The answer should contain every record below, output exactly.

┌────────

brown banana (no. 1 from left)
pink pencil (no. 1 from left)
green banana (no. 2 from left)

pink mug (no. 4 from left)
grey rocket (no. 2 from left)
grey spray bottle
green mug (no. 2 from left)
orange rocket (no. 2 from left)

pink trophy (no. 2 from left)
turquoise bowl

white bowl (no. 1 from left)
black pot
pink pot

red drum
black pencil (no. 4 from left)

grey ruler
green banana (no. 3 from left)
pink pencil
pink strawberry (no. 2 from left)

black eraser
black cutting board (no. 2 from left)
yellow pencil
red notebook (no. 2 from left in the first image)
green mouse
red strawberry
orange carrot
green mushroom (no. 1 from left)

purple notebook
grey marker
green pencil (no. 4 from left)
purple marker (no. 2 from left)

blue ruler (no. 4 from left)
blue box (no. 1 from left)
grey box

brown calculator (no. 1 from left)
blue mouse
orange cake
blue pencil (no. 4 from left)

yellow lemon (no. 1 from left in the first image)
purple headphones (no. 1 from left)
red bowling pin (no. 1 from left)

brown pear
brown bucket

└────────

→ **Solution to this task**:
brown banana (no. 1 from left)
pink pencil (no. 1 from left)
green banana (no. 2 from left)

pink mug (no. 4 from left)
grey rocket (no. 2 from left)
grey spray bottle
green mug (no. 2 from left)
orange rocket (no. 2 from left)

pink trophy (no. 2 from left)
turquoise bowl

white bowl (no. 1 from left)
black pot
pink pot

red drum
black pencil (no. 4 from left)

grey ruler
green banana (no. 3 from left)
pink pencil
pink strawberry (no. 2 from left)

black eraser
black cutting board (no. 2 from left)
yellow pencil
red notebook (no. 2 from left in the first image)
green mouse
red strawberry
orange carrot
green mushroom (no. 1 from left)

purple notebook
grey marker
green pencil (no. 4 from left)
purple marker (no. 2 from left)

blue ruler (no. 4 from left)
blue box (no. 1 from left)
grey box

brown calculator (no. 1 from left)
blue mouse
orange cake
blue pencil (no. 4 from left)

yellow lemon (no. 1 from left in the first image)
purple headphones (no. 1 from left)
red bowling pin (no. 1 from left)

brown pear
brown bucket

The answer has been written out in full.